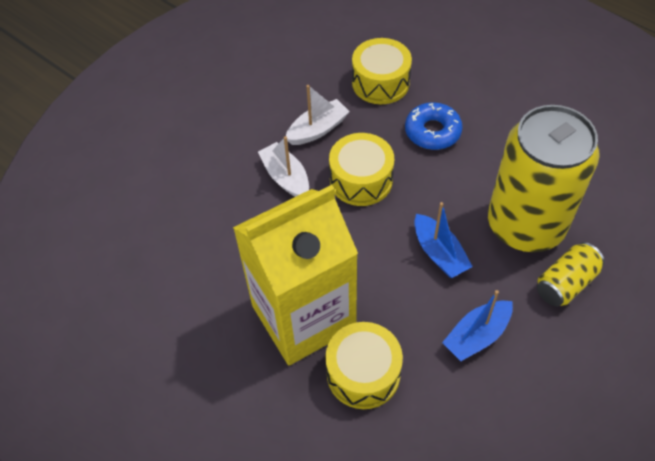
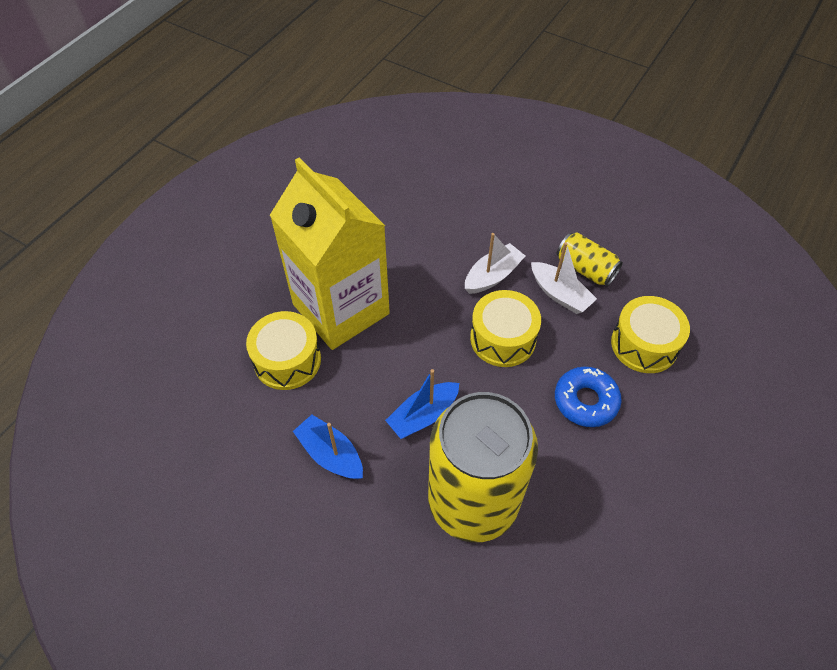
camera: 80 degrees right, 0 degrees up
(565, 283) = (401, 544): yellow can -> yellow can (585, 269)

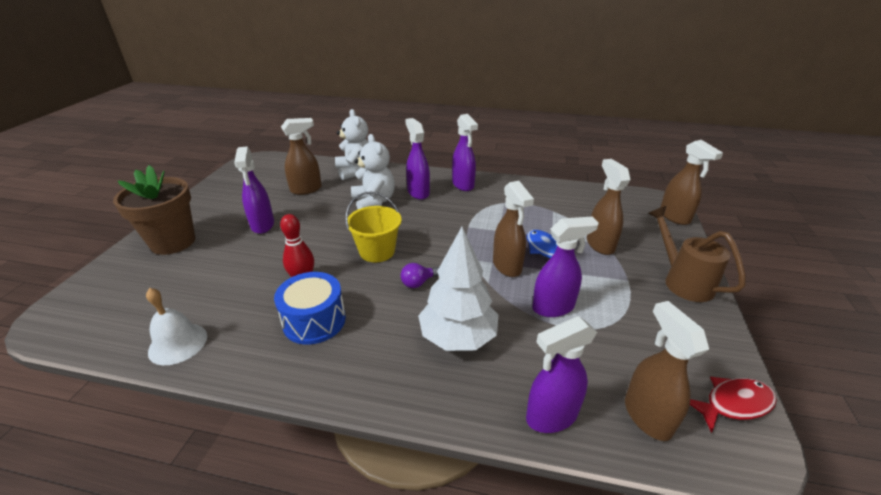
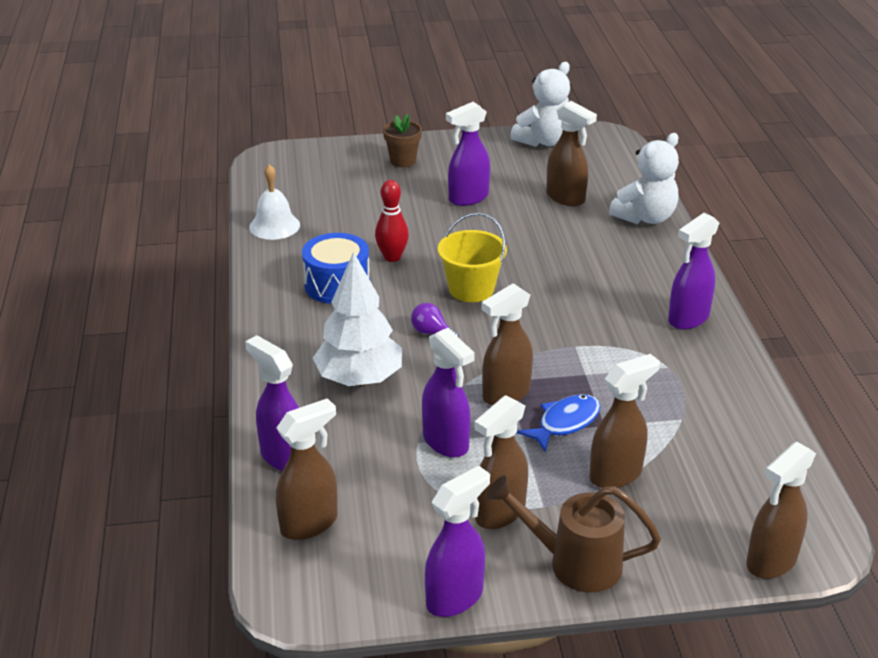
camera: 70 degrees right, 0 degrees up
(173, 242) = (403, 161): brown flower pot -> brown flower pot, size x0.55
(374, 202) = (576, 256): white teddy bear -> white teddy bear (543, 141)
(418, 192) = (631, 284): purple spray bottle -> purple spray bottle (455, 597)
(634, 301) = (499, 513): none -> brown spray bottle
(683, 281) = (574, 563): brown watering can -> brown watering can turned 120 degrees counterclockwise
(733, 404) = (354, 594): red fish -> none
* * *
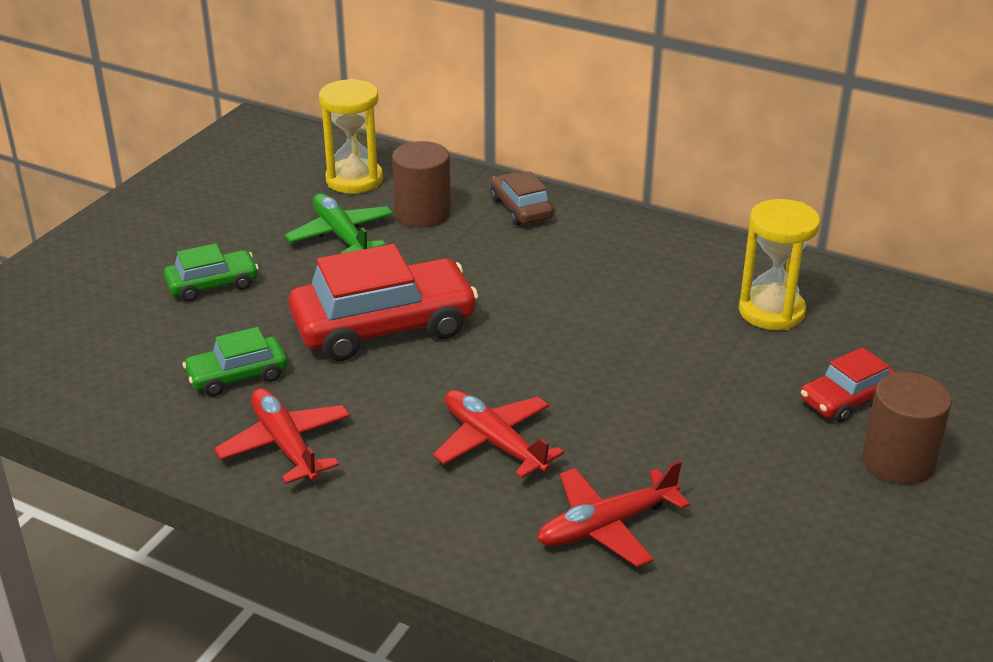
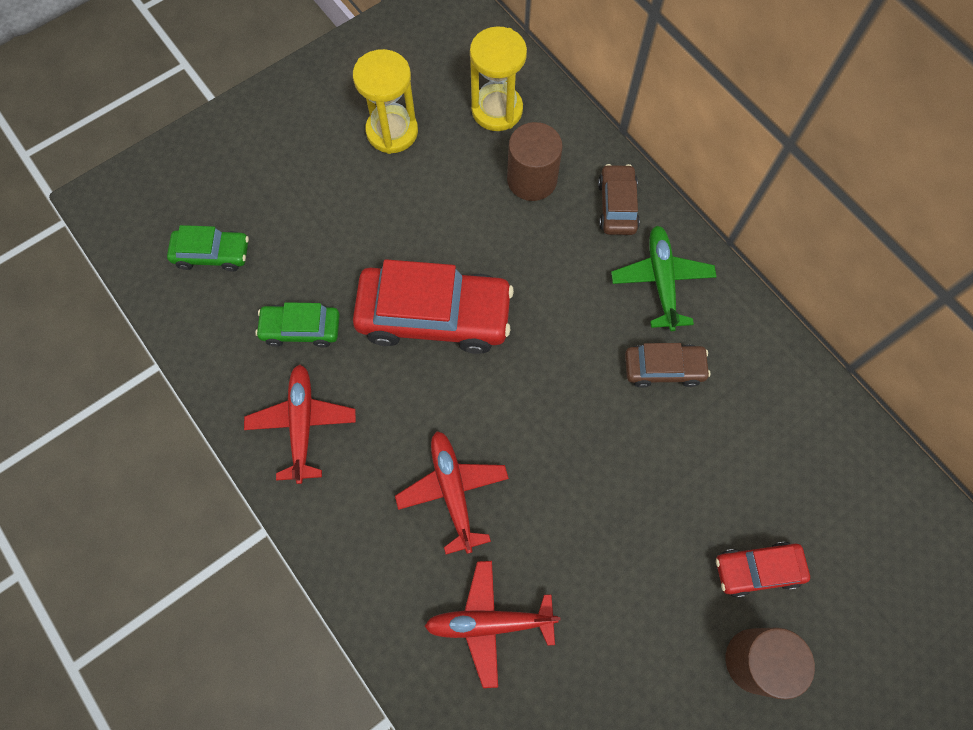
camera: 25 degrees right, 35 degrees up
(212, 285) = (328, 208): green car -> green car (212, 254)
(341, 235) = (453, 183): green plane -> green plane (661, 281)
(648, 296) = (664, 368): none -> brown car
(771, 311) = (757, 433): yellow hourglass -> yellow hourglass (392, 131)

— TASK STATEMENT —
Above are the entries. Copy exactly the part that opens with the line containing "camera: 70 degrees right, 0 degrees up" and closes with the line containing "(733, 404) = (354, 594): red fish -> none", and no more.

— OUTPUT FOR THIS EXERCISE —
camera: 70 degrees right, 0 degrees up
(173, 242) = (403, 161): brown flower pot -> brown flower pot, size x0.55
(374, 202) = (576, 256): white teddy bear -> white teddy bear (543, 141)
(418, 192) = (631, 284): purple spray bottle -> purple spray bottle (455, 597)
(634, 301) = (499, 513): none -> brown spray bottle
(683, 281) = (574, 563): brown watering can -> brown watering can turned 120 degrees counterclockwise
(733, 404) = (354, 594): red fish -> none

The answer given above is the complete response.